(GOAL OF THE EXERCISE) Update the lines of the records below by changing every "px" to "pixels", with everything else left as it is. Leave the pictures out of your answer.
-*-*-
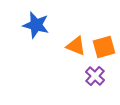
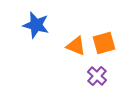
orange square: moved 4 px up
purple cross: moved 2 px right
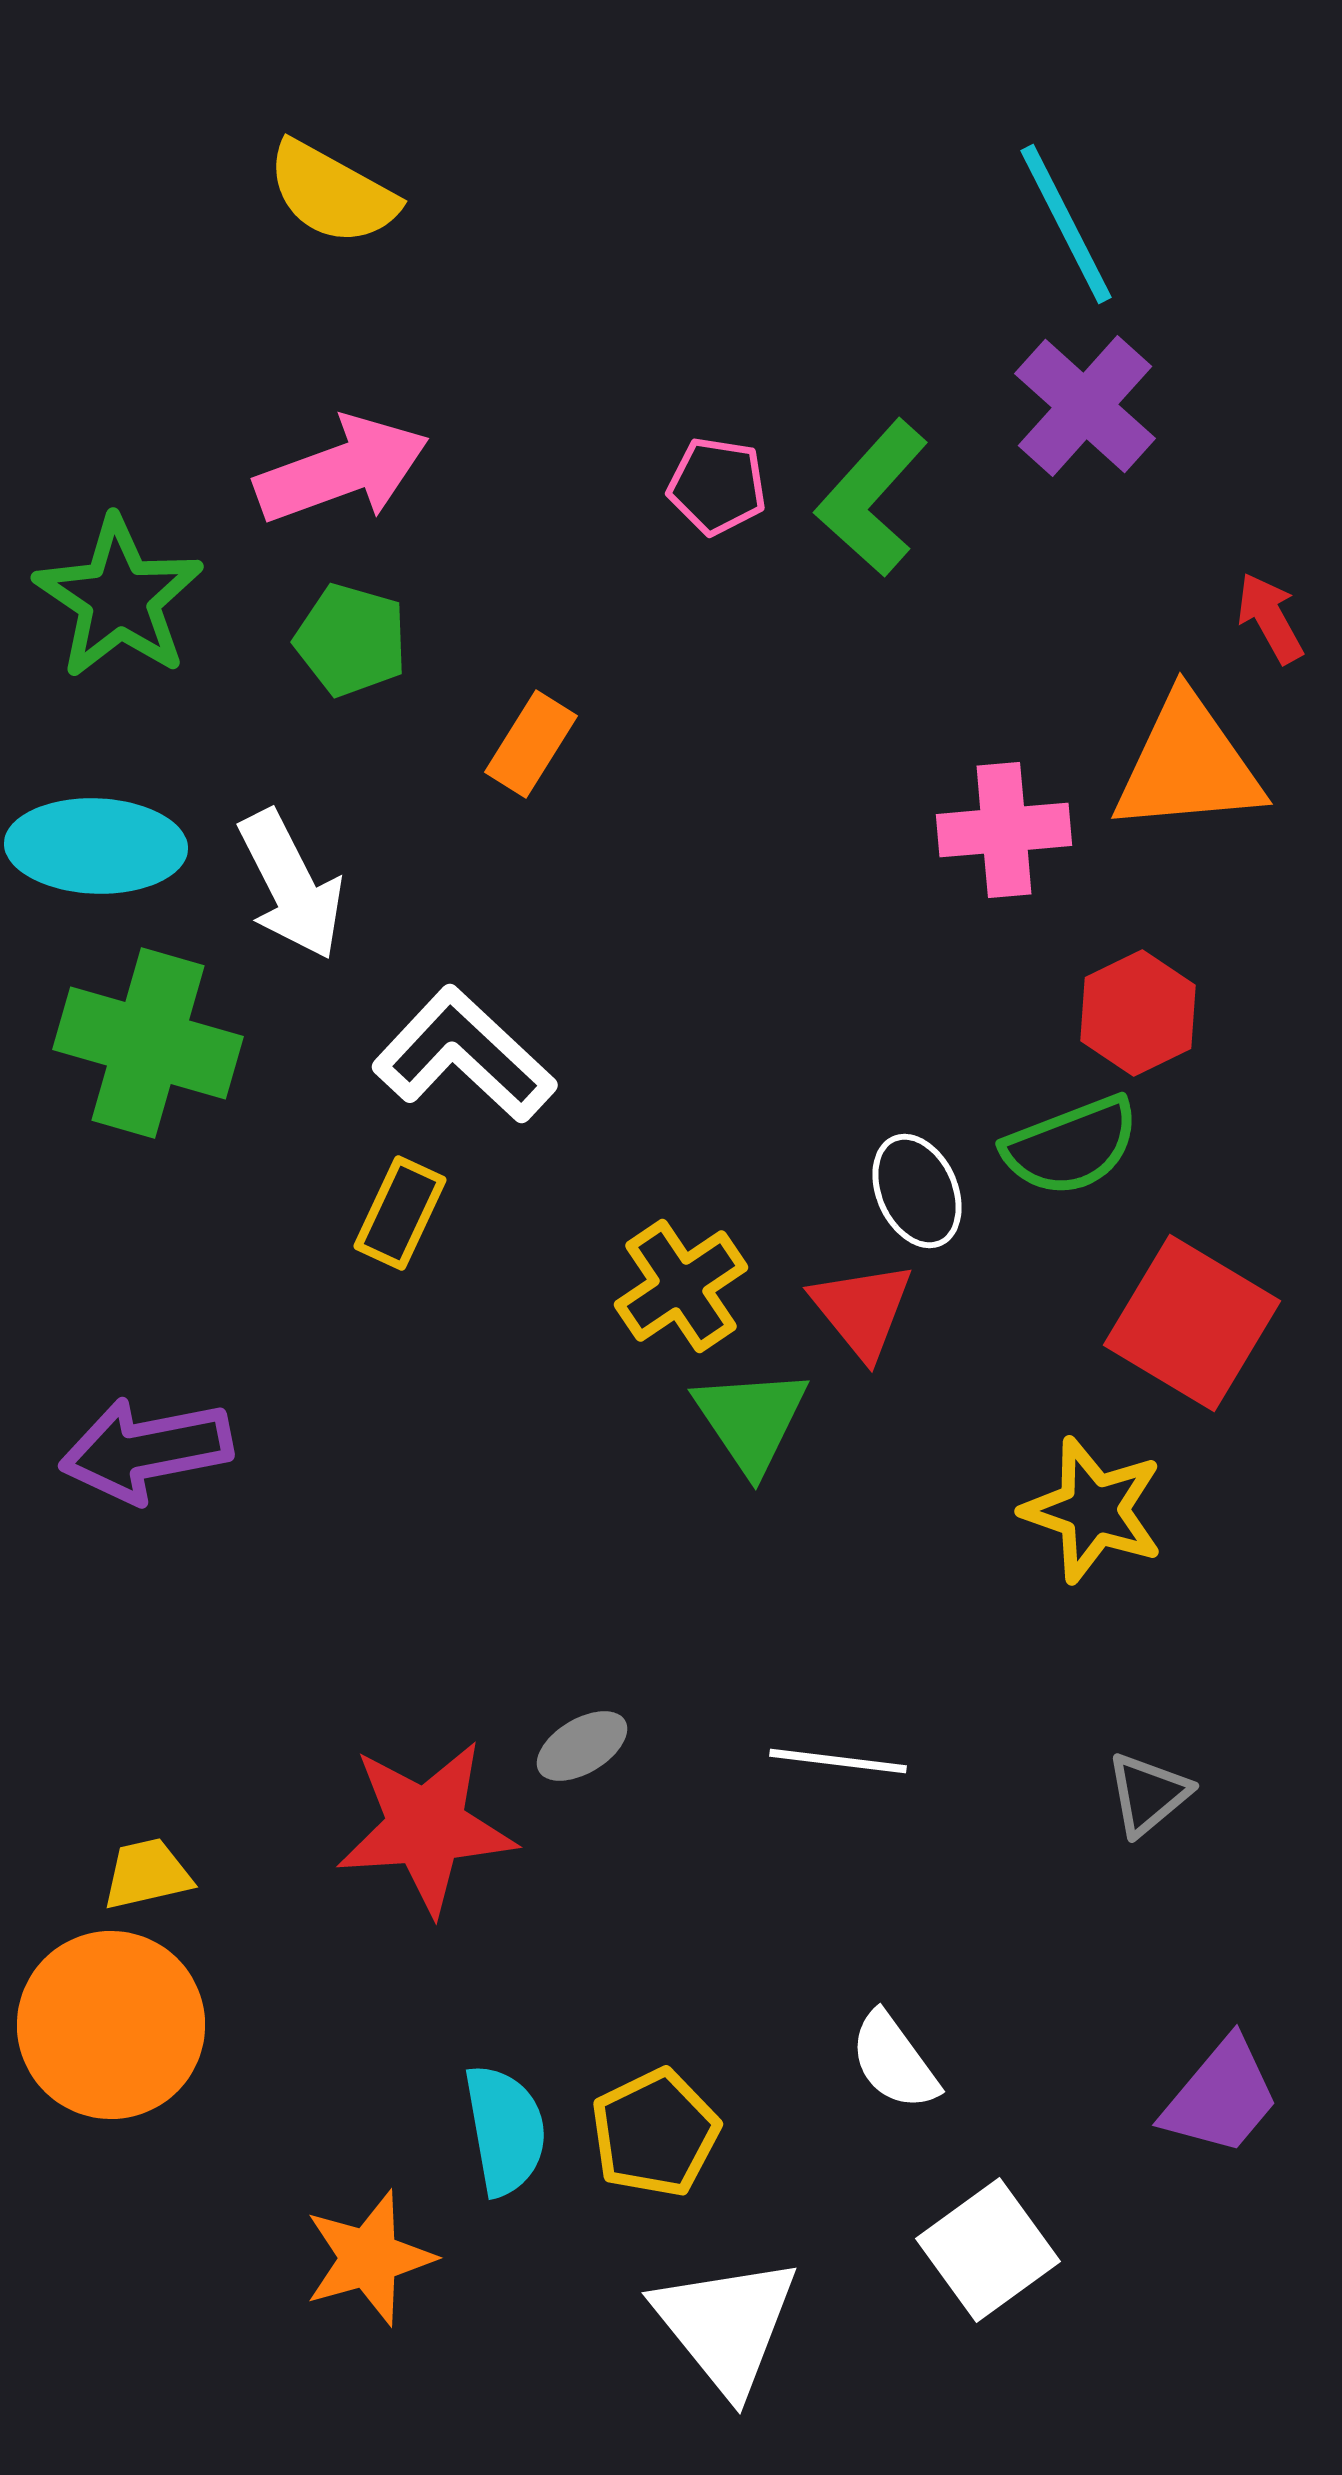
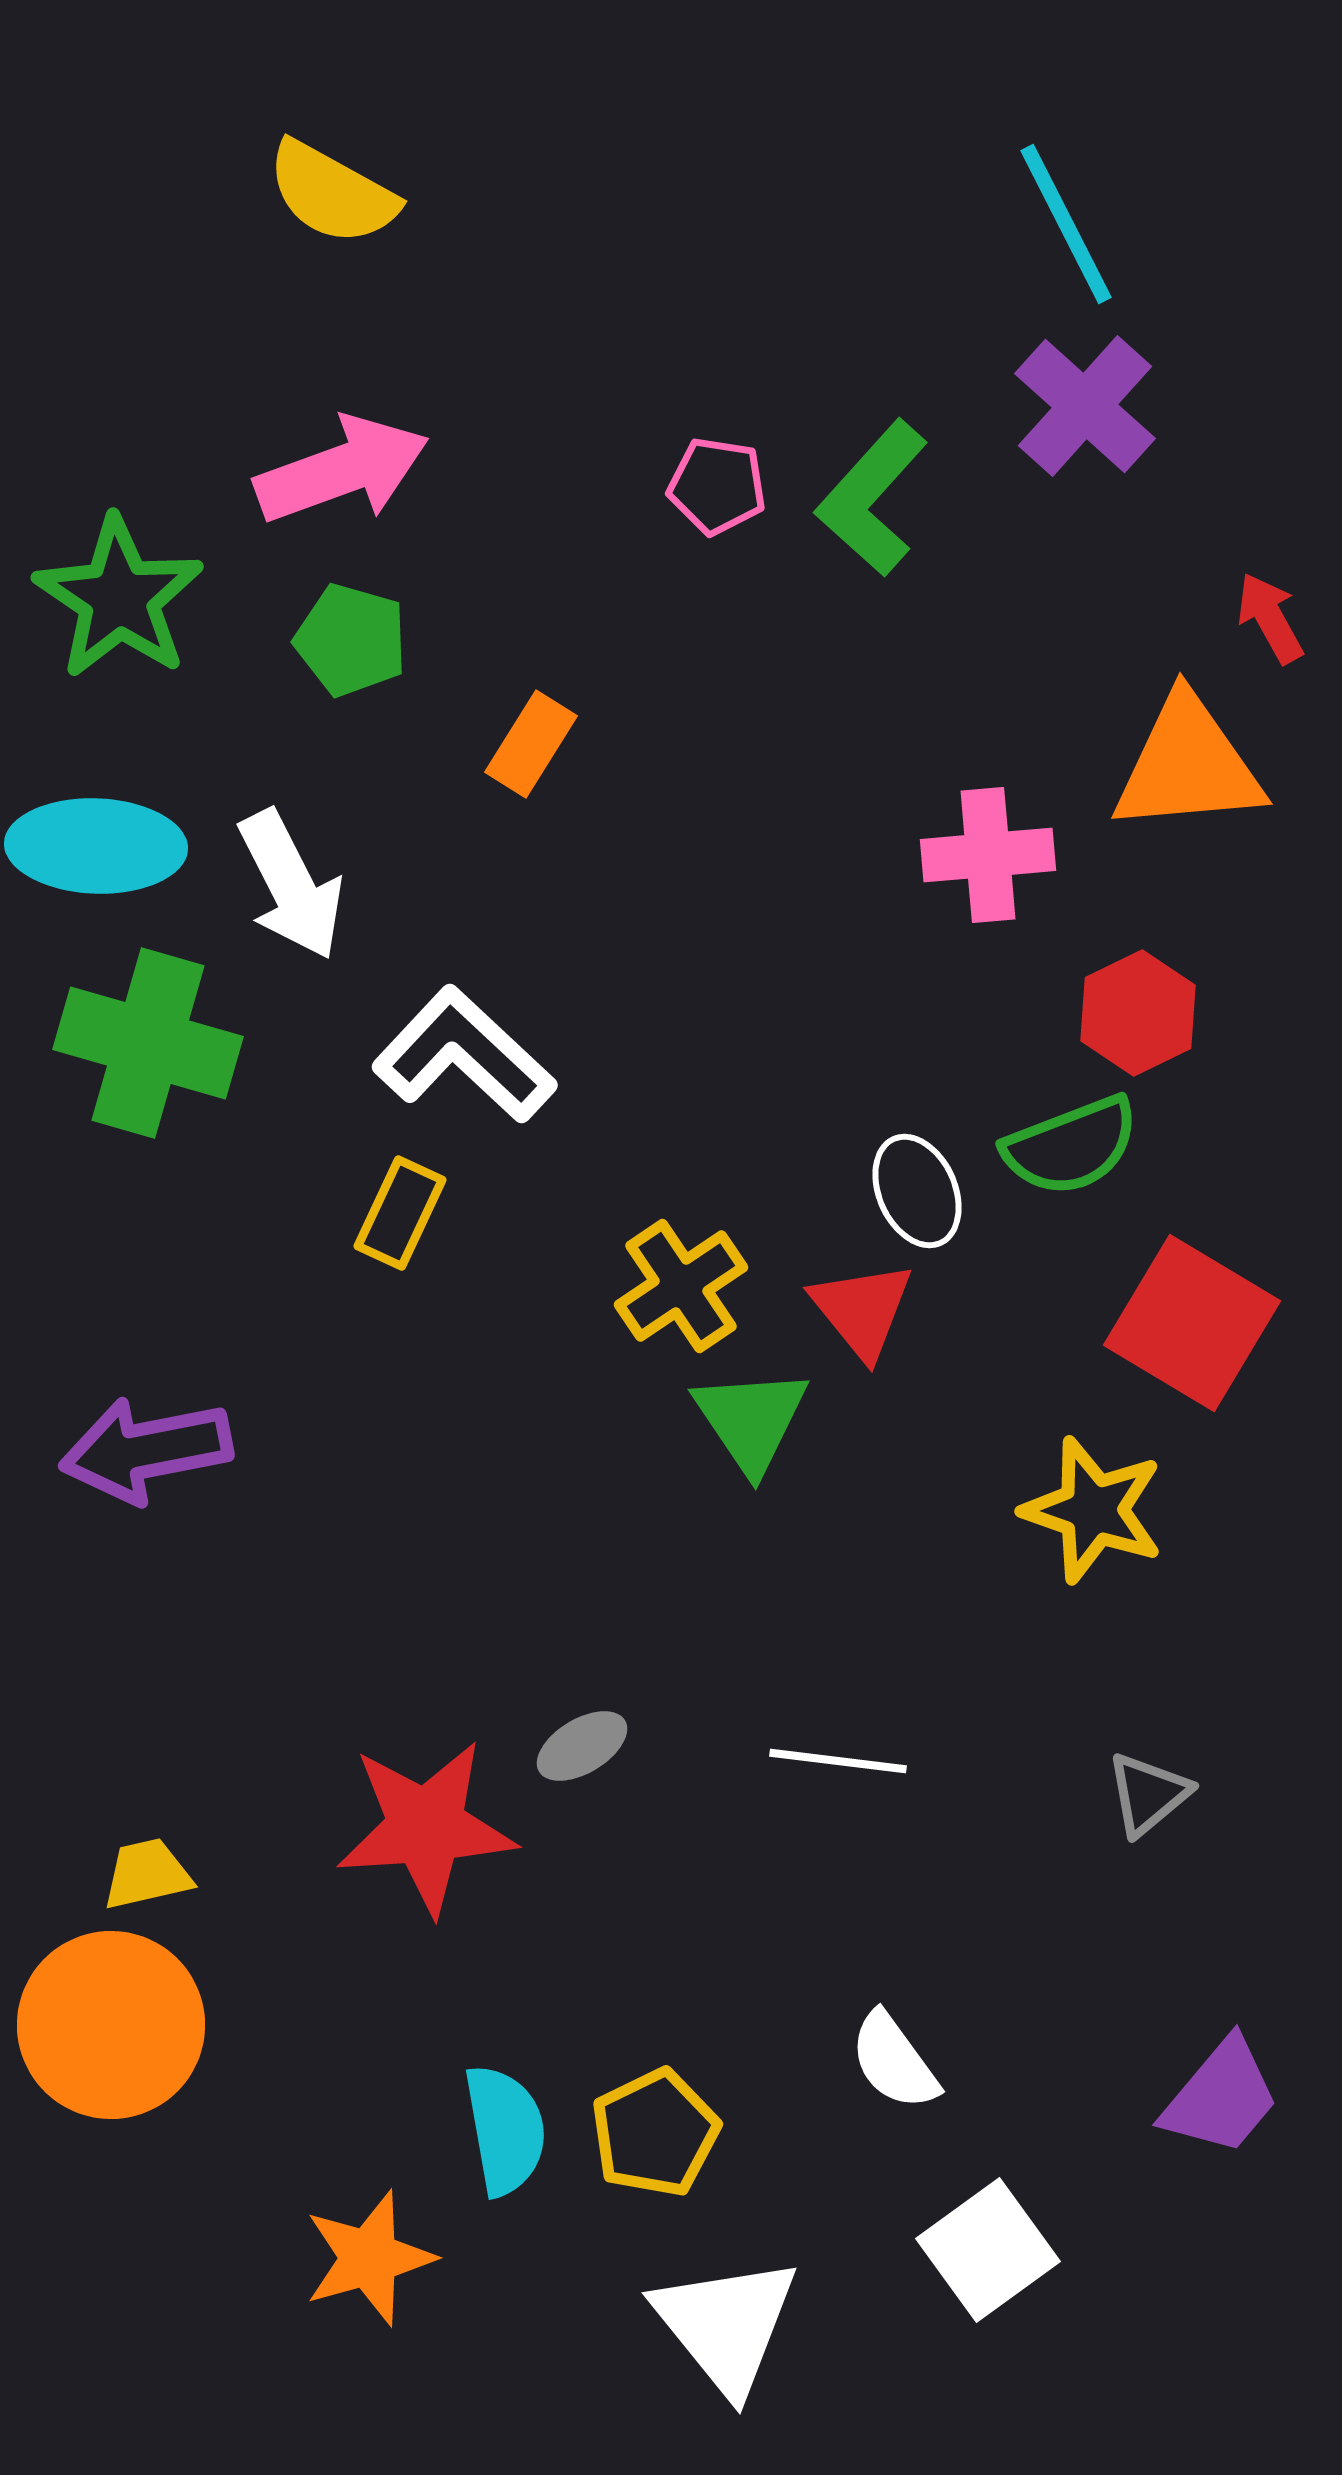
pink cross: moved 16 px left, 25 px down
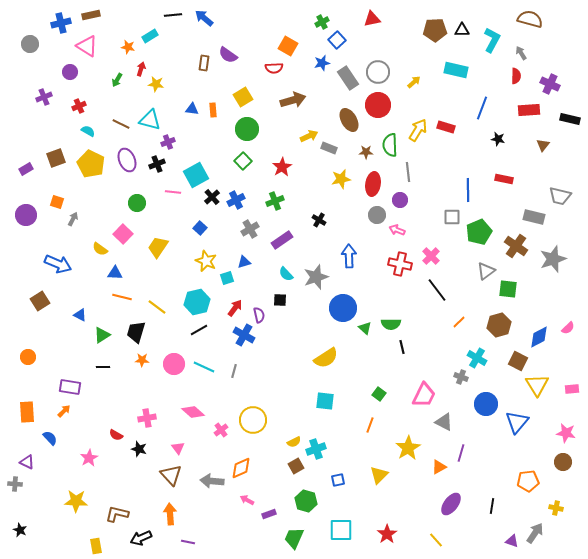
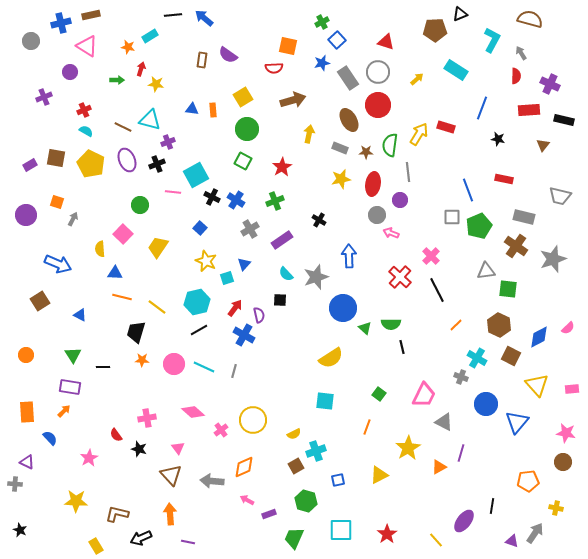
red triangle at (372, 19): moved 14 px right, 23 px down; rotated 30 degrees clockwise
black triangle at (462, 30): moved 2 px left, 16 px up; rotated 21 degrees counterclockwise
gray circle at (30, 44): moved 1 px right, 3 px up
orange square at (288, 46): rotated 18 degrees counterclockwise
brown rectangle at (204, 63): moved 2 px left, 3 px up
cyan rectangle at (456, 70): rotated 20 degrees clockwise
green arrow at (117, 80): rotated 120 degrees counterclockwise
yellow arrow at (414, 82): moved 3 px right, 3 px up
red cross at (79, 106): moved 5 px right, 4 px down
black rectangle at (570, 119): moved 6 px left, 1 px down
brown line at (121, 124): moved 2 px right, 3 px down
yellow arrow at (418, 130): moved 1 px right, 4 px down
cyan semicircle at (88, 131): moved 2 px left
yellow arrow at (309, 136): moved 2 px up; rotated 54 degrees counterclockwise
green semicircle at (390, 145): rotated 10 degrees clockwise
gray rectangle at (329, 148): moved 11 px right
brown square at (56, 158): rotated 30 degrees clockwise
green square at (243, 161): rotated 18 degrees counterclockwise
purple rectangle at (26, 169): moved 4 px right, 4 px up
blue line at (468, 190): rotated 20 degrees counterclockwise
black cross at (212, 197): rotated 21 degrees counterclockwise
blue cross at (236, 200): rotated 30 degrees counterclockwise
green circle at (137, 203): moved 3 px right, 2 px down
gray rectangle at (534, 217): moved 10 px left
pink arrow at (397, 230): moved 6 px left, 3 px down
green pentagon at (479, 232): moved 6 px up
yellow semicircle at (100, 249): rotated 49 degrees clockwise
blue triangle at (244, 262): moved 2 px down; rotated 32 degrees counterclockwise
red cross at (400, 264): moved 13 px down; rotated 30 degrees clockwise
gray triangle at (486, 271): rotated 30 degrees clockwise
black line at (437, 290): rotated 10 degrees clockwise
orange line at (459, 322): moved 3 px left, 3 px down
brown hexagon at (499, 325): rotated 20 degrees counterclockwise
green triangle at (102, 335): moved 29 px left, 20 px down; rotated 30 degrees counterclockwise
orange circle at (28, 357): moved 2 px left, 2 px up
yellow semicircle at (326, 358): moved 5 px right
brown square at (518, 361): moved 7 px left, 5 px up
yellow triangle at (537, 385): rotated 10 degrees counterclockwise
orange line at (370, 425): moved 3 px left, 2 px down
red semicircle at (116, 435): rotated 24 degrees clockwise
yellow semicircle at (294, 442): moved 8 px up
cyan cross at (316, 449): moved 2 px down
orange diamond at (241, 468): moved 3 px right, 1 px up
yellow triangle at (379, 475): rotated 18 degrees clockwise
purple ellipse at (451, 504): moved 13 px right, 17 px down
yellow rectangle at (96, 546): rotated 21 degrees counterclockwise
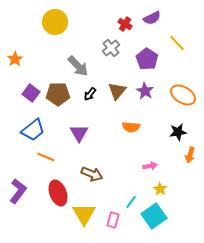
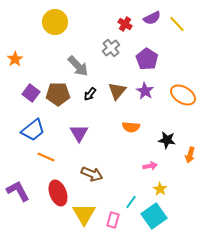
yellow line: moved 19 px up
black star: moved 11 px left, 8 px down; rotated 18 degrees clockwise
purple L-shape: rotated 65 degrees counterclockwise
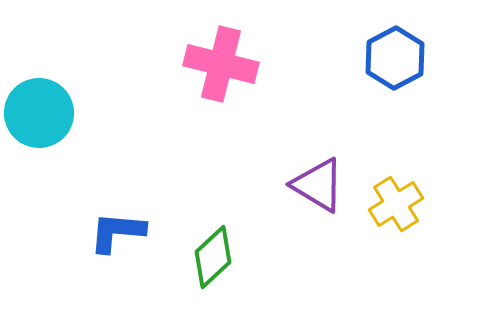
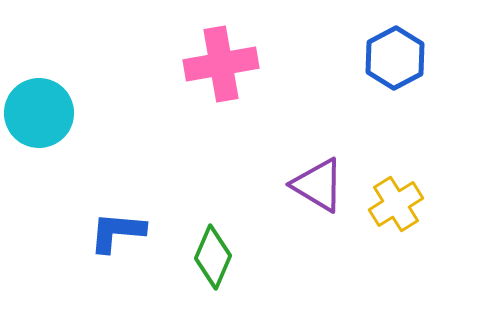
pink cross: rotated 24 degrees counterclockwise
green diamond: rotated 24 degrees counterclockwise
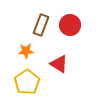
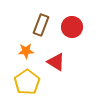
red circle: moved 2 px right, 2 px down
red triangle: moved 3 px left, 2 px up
-*-*-
(OUTPUT FOR THIS TASK)
orange square: moved 4 pixels up
purple cross: moved 2 pixels right
pink cross: moved 16 pixels left, 25 pixels down
red triangle at (372, 19): moved 14 pixels right, 23 pixels down; rotated 30 degrees clockwise
black triangle at (462, 30): moved 2 pixels left, 16 pixels up; rotated 21 degrees counterclockwise
gray circle at (30, 44): moved 1 pixels right, 3 pixels up
orange square at (288, 46): rotated 18 degrees counterclockwise
brown rectangle at (204, 63): moved 2 pixels left, 3 pixels up
cyan rectangle at (456, 70): rotated 20 degrees clockwise
green arrow at (117, 80): rotated 120 degrees counterclockwise
yellow arrow at (414, 82): moved 3 pixels right, 3 pixels up
red cross at (79, 106): moved 5 pixels right, 4 pixels down
black rectangle at (570, 119): moved 6 pixels left, 1 pixels down
brown line at (121, 124): moved 2 pixels right, 3 pixels down
yellow arrow at (418, 130): moved 1 pixels right, 4 pixels down
cyan semicircle at (88, 131): moved 2 pixels left
yellow arrow at (309, 136): moved 2 pixels up; rotated 54 degrees counterclockwise
green semicircle at (390, 145): rotated 10 degrees clockwise
gray rectangle at (329, 148): moved 11 pixels right
brown square at (56, 158): rotated 30 degrees clockwise
green square at (243, 161): rotated 18 degrees counterclockwise
purple rectangle at (26, 169): moved 4 pixels right, 4 pixels up
blue line at (468, 190): rotated 20 degrees counterclockwise
black cross at (212, 197): rotated 21 degrees counterclockwise
blue cross at (236, 200): rotated 30 degrees counterclockwise
green circle at (137, 203): moved 3 pixels right, 2 pixels down
gray rectangle at (534, 217): moved 10 pixels left
pink arrow at (397, 230): moved 6 pixels left, 3 pixels down
green pentagon at (479, 232): moved 6 pixels up
yellow semicircle at (100, 249): rotated 49 degrees clockwise
blue triangle at (244, 262): moved 2 pixels down; rotated 32 degrees counterclockwise
red cross at (400, 264): moved 13 pixels down; rotated 30 degrees clockwise
gray triangle at (486, 271): rotated 30 degrees clockwise
black line at (437, 290): rotated 10 degrees clockwise
orange line at (459, 322): moved 3 pixels left, 3 pixels down
brown hexagon at (499, 325): rotated 20 degrees counterclockwise
green triangle at (102, 335): moved 29 pixels left, 20 pixels down; rotated 30 degrees counterclockwise
orange circle at (28, 357): moved 2 pixels left, 2 pixels up
yellow semicircle at (326, 358): moved 5 pixels right
brown square at (518, 361): moved 7 pixels left, 5 pixels up
yellow triangle at (537, 385): rotated 10 degrees counterclockwise
orange line at (370, 425): moved 3 pixels left, 2 pixels down
red semicircle at (116, 435): rotated 24 degrees clockwise
yellow semicircle at (294, 442): moved 8 pixels up
cyan cross at (316, 449): moved 2 pixels down
orange diamond at (241, 468): moved 3 pixels right, 1 pixels up
yellow triangle at (379, 475): rotated 18 degrees clockwise
purple ellipse at (451, 504): moved 13 pixels right, 17 pixels down
yellow rectangle at (96, 546): rotated 21 degrees counterclockwise
yellow line: moved 19 pixels up
black star: moved 11 pixels left, 8 pixels down; rotated 18 degrees clockwise
purple L-shape: rotated 65 degrees counterclockwise
pink cross: rotated 24 degrees counterclockwise
green diamond: rotated 24 degrees counterclockwise
red circle: moved 2 pixels right, 2 pixels down
red triangle: moved 3 pixels left, 2 pixels up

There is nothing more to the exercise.